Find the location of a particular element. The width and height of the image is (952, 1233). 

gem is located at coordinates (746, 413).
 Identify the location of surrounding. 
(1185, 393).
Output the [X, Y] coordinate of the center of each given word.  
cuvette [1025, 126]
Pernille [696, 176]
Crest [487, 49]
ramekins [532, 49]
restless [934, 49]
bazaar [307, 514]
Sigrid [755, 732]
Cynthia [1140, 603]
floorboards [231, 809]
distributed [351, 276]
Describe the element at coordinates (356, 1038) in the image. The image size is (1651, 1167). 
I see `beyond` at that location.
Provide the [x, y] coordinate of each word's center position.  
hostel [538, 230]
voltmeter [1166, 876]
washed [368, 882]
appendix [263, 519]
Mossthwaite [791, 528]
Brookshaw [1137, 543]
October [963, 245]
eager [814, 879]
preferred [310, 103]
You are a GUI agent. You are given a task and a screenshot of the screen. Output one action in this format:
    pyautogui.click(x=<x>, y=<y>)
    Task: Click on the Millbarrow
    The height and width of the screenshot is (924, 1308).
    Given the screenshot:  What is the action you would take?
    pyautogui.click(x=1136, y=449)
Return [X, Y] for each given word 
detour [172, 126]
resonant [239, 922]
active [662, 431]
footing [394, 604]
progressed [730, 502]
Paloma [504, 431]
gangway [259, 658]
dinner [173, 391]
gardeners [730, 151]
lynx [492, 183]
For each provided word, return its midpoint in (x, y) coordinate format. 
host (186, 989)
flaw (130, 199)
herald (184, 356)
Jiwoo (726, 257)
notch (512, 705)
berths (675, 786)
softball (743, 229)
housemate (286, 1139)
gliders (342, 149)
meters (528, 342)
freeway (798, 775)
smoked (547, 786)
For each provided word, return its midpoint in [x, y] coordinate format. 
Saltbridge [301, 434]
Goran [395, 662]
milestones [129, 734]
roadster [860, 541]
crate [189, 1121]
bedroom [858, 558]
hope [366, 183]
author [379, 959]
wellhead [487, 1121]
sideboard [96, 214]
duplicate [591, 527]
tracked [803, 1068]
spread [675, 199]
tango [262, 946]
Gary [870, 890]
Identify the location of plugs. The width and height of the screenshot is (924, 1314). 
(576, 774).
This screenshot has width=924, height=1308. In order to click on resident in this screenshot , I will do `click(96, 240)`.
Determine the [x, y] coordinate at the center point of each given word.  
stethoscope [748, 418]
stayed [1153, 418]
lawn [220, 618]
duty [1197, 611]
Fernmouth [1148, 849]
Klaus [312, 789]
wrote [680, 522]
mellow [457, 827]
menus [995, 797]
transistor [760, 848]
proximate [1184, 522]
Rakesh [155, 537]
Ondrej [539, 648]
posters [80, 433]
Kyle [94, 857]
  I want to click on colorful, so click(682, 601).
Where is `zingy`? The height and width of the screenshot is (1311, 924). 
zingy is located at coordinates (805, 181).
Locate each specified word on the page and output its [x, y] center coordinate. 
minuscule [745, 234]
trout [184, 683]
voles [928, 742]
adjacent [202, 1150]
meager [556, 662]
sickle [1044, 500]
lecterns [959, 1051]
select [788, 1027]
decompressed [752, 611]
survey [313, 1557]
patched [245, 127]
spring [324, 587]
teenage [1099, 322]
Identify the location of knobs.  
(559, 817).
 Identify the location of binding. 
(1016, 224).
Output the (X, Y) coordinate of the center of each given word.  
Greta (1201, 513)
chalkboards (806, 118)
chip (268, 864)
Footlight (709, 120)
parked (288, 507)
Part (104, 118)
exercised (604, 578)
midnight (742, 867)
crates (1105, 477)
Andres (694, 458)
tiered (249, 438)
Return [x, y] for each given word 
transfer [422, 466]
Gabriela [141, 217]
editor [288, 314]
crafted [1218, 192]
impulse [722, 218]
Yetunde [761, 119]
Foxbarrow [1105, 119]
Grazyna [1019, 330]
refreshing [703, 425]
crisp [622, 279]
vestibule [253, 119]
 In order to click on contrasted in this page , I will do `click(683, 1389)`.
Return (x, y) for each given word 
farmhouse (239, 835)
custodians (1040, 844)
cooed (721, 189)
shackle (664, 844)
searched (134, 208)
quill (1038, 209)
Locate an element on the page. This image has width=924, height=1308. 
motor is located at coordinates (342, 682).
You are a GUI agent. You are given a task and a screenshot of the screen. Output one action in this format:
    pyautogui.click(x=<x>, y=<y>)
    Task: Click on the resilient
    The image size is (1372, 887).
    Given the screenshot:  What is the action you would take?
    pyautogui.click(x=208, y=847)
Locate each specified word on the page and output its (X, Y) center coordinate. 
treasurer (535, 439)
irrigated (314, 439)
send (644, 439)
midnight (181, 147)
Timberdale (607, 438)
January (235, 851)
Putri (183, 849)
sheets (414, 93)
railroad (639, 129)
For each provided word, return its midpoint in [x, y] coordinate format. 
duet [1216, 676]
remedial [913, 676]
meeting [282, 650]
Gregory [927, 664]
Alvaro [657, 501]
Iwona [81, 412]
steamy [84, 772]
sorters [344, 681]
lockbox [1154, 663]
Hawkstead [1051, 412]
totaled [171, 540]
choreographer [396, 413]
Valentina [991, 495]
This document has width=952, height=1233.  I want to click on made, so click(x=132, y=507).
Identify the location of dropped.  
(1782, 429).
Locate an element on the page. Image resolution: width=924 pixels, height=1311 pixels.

....

Copy out the part of the listing that opens with the line containing "crate [189, 1121]" and closes with the line containing "Foxbarrow [1105, 119]", both of those lines included.

crate [189, 1121]
bedroom [858, 558]
hope [366, 183]
author [379, 959]
wellhead [487, 1121]
sideboard [96, 214]
duplicate [591, 527]
tracked [803, 1068]
spread [675, 199]
tango [262, 946]
Gary [870, 890]
Identify the location of plugs. The width and height of the screenshot is (924, 1314). 
(576, 774).
This screenshot has width=924, height=1308. In order to click on resident in this screenshot , I will do `click(96, 240)`.
Determine the [x, y] coordinate at the center point of each given word.  
stethoscope [748, 418]
stayed [1153, 418]
lawn [220, 618]
duty [1197, 611]
Fernmouth [1148, 849]
Klaus [312, 789]
wrote [680, 522]
mellow [457, 827]
menus [995, 797]
transistor [760, 848]
proximate [1184, 522]
Rakesh [155, 537]
Ondrej [539, 648]
posters [80, 433]
Kyle [94, 857]
  I want to click on colorful, so click(682, 601).
Where is `zingy`? The height and width of the screenshot is (1311, 924). 
zingy is located at coordinates (805, 181).
Locate each specified word on the page and output its [x, y] center coordinate. 
minuscule [745, 234]
trout [184, 683]
voles [928, 742]
adjacent [202, 1150]
meager [556, 662]
sickle [1044, 500]
lecterns [959, 1051]
select [788, 1027]
decompressed [752, 611]
survey [313, 1557]
patched [245, 127]
spring [324, 587]
teenage [1099, 322]
Identify the location of knobs.  
(559, 817).
 Identify the location of binding. 
(1016, 224).
Output the (X, Y) coordinate of the center of each given word.  
Greta (1201, 513)
chalkboards (806, 118)
chip (268, 864)
Footlight (709, 120)
parked (288, 507)
Part (104, 118)
exercised (604, 578)
midnight (742, 867)
crates (1105, 477)
Andres (694, 458)
tiered (249, 438)
Return [x, y] for each given word 
transfer [422, 466]
Gabriela [141, 217]
editor [288, 314]
crafted [1218, 192]
impulse [722, 218]
Yetunde [761, 119]
Foxbarrow [1105, 119]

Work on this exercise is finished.